▸ **To do**
Please update the records below by replacing "wooden bench" with "stone bench" everywhere it appears, keeping everything else the same and leaving the pictures out.
----
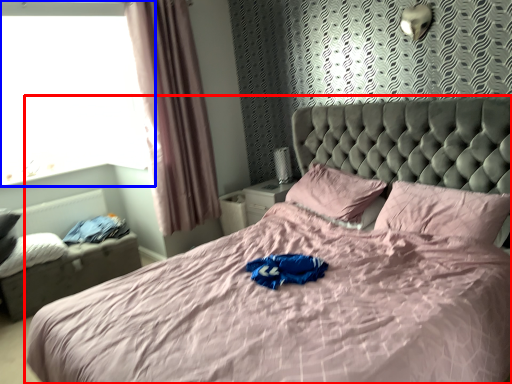
Question: Which point is closer to the camera, bed (highlighted by a red box) or window (highlighted by a blue box)?

Choices:
 (A) bed
 (B) window

Answer: (A)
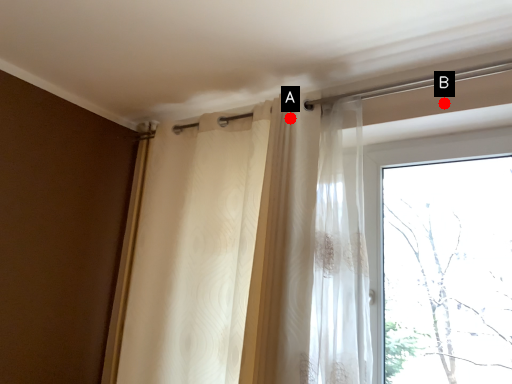
Question: Two points are circled on the image, labeled by A and B beside each circle. Which point is farther to the camera?

Choices:
 (A) A is further
 (B) B is further

Answer: (A)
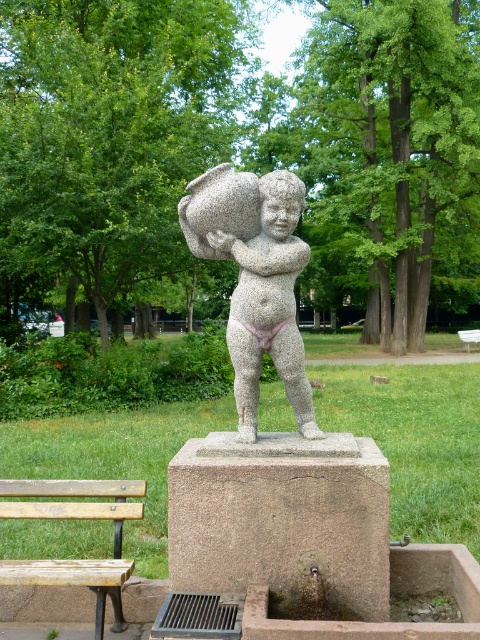
Which is below, wooden bench at lower left or wooden bench at center?

Positioned lower is wooden bench at lower left.

Is point (98, 628) positioned before point (459, 337)?

Yes.

Which is behind, point (113, 481) or point (476, 342)?

The point (476, 342) is behind.

Locate an element on the screen. This screenshot has width=480, height=640. wooden bench at lower left is located at coordinates (75, 516).

Does point (218, 164) come closer to viewer compared to point (128, 481)?

Yes, point (218, 164) is in front of point (128, 481).

Is point (289, 365) closer to camera compared to point (101, 618)?

No, (289, 365) is behind (101, 618).

Image resolution: width=480 pixels, height=640 pixels. Identify the location of granite statue at center. (256, 280).

Can you confirm if granite statue at center is positioned above wooden bench at center?

Yes.

Is granite statue at center below wooden bench at center?

No, granite statue at center is not below wooden bench at center.

Is point (237, 397) farther from viewer compared to point (468, 333)?

That is False.

Locate an element on the screen. Image resolution: width=480 pixels, height=640 pixels. granite statue at center is located at coordinates (256, 280).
----
▸ **Complete response**
Question: Which point is closer to the camera, bed (highlighted by a red box) or window (highlighted by a blue box)?

Choices:
 (A) bed
 (B) window

Answer: (A)
Question: Two points are circled on the image, labeled by A and B beside each circle. Which point is farther to the camera?

Choices:
 (A) A is further
 (B) B is further

Answer: (A)
Which is below, stone bench at lower left or stone bench at center?

Positioned lower is stone bench at lower left.

Is point (98, 628) positioned before point (459, 337)?

Yes.

Which is behind, point (113, 481) or point (476, 342)?

The point (476, 342) is behind.

Locate an element on the screen. This screenshot has width=480, height=640. stone bench at lower left is located at coordinates (75, 516).

Does point (218, 164) come closer to viewer compared to point (128, 481)?

Yes, point (218, 164) is in front of point (128, 481).

Is point (289, 365) closer to camera compared to point (101, 618)?

No, (289, 365) is behind (101, 618).

Image resolution: width=480 pixels, height=640 pixels. Identify the location of granite statue at center. (256, 280).

Can you confirm if granite statue at center is positioned above stone bench at center?

Yes.

Is granite statue at center below stone bench at center?

No, granite statue at center is not below stone bench at center.

Is point (237, 397) farther from viewer compared to point (468, 333)?

That is False.

Locate an element on the screen. Image resolution: width=480 pixels, height=640 pixels. granite statue at center is located at coordinates (256, 280).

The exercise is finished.